[What the task asks]: Show every line of the material that follows in which the word "removed" occurs.

((

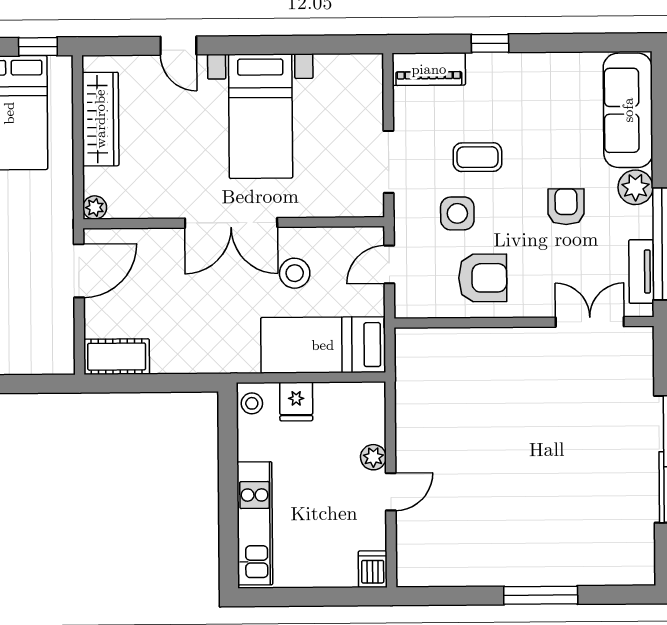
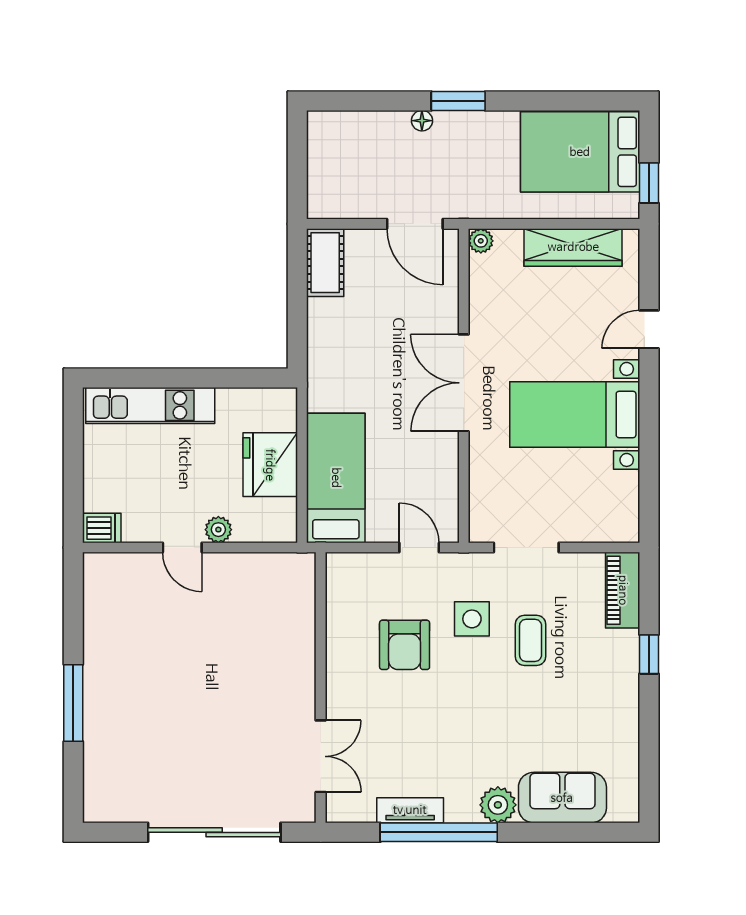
sofa: (628, 110) -> (562, 798), width x0.73
armchair: (566, 207) -> (478, 732), removed
stool: (295, 273) -> (411, 449), removed
wall: (524, 322) -> (321, 688), moved
double door: (590, 322) -> (321, 756), moved
fridge: (296, 401) -> (270, 465), width x1.88, depth x1.34
stool: (252, 403) -> (275, 403), removed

))

[Solution to this task]:
armchair: (566, 207) -> (478, 732), removed
stool: (295, 273) -> (411, 449), removed
stool: (252, 403) -> (275, 403), removed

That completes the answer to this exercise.